=== Task to complete ===
Exactly the lines starting at the line containing "grey button: [123,289,181,339]" and ending at the line containing "blue spoon: [280,282,366,372]" are to be written out from the listing below, both included.

=== Recorded information ===
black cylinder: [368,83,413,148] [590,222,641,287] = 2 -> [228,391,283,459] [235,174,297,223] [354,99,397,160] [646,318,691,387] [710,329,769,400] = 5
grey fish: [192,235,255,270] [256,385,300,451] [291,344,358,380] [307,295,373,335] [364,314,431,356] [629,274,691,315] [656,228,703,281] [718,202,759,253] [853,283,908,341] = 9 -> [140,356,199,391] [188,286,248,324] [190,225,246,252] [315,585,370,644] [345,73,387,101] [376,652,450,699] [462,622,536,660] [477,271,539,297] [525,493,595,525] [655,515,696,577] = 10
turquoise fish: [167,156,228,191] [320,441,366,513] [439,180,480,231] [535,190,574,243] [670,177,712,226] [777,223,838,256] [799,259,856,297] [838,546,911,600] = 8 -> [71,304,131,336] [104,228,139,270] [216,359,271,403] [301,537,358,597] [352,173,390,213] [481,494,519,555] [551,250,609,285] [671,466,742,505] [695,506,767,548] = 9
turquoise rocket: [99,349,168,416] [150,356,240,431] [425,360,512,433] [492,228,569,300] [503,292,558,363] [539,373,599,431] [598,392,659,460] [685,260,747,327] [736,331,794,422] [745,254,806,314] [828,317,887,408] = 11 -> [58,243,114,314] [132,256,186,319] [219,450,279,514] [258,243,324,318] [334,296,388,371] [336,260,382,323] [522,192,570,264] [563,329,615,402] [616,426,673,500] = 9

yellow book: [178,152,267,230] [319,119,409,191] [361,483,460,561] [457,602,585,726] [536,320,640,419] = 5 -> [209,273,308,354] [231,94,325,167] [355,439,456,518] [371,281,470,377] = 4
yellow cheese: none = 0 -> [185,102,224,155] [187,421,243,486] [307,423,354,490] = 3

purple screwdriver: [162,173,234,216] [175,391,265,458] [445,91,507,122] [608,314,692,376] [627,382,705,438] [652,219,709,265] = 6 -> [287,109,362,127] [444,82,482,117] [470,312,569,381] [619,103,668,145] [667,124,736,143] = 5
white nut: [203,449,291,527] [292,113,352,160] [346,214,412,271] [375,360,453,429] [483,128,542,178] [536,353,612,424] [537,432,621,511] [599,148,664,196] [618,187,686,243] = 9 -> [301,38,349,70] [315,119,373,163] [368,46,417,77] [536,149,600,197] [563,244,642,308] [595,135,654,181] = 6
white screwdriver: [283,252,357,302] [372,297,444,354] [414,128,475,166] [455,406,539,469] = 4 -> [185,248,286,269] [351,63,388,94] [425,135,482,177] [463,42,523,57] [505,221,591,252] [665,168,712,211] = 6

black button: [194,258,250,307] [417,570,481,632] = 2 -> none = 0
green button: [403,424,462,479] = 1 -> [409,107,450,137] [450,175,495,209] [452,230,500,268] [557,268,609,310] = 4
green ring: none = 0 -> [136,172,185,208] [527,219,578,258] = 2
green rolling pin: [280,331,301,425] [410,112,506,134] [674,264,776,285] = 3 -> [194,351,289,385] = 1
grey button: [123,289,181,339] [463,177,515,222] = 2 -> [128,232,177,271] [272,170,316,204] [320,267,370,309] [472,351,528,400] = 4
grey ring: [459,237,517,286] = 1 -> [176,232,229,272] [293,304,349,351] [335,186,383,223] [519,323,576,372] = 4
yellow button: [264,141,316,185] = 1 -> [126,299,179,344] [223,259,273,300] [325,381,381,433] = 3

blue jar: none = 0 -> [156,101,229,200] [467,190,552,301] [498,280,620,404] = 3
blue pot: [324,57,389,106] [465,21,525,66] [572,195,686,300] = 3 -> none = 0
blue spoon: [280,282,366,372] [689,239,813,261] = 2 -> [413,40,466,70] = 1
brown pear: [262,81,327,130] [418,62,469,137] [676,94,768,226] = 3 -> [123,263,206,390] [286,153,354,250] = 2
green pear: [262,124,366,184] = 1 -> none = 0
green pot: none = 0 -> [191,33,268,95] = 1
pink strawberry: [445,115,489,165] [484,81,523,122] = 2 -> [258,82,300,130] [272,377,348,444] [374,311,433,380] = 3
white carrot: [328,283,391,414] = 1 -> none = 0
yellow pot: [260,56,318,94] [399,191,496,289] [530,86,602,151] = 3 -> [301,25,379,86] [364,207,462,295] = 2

=== Solution below ===
grey button: [123,289,181,339] [463,177,515,222] = 2 -> [128,232,177,271] [272,170,316,204] [320,267,370,309] [472,351,528,400] = 4
grey ring: [459,237,517,286] = 1 -> [176,232,229,272] [293,304,349,351] [335,186,383,223] [519,323,576,372] = 4
yellow button: [264,141,316,185] = 1 -> [126,299,179,344] [223,259,273,300] [325,381,381,433] = 3

blue jar: none = 0 -> [156,101,229,200] [467,190,552,301] [498,280,620,404] = 3
blue pot: [324,57,389,106] [465,21,525,66] [572,195,686,300] = 3 -> none = 0
blue spoon: [280,282,366,372] [689,239,813,261] = 2 -> [413,40,466,70] = 1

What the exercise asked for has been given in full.